Check every line below for the word "camera" and copy each one that has it.

======== Dataset ========

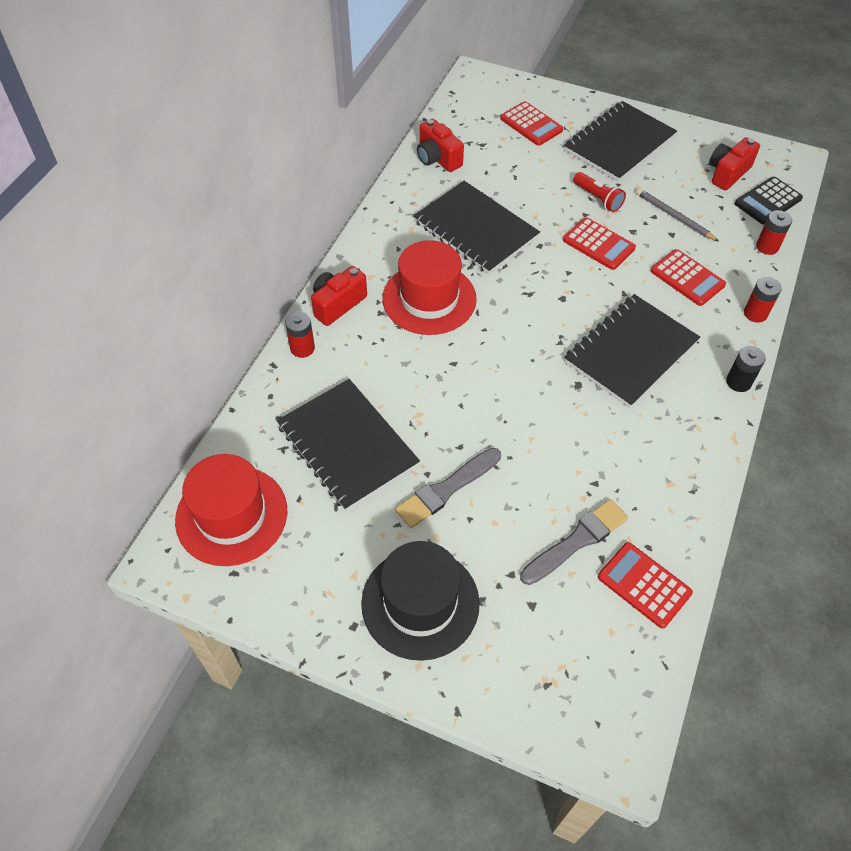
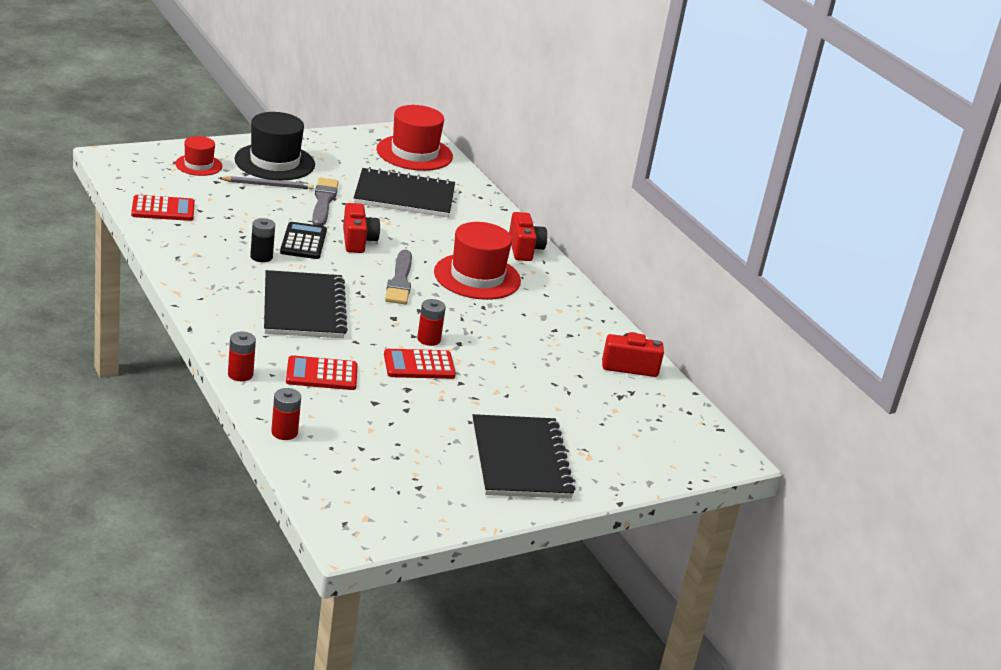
camera: 125 degrees right, 25 degrees down
(302, 348) = (503, 222): red battery -> red battery (428, 339)
(475, 229) = (518, 331): black notebook -> none
(522, 656) = (198, 165): none -> red hat
(531, 124) = (614, 435): red calculator -> none
(576, 541) = (222, 210): grey brush -> grey brush (400, 281)
(598, 198) = (468, 400): red flashlight -> none
(674, 217) = (390, 417): grey pencil -> grey pencil (268, 185)
(727, 173) = (393, 484): red camera -> red camera (358, 241)
(738, 382) = (207, 324): black battery -> black battery (261, 257)
(768, 201) = (327, 476): black calculator -> black calculator (303, 242)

========

Written solution:
camera: 125 degrees right, 25 degrees down
(727, 173) = (393, 484): red camera -> red camera (358, 241)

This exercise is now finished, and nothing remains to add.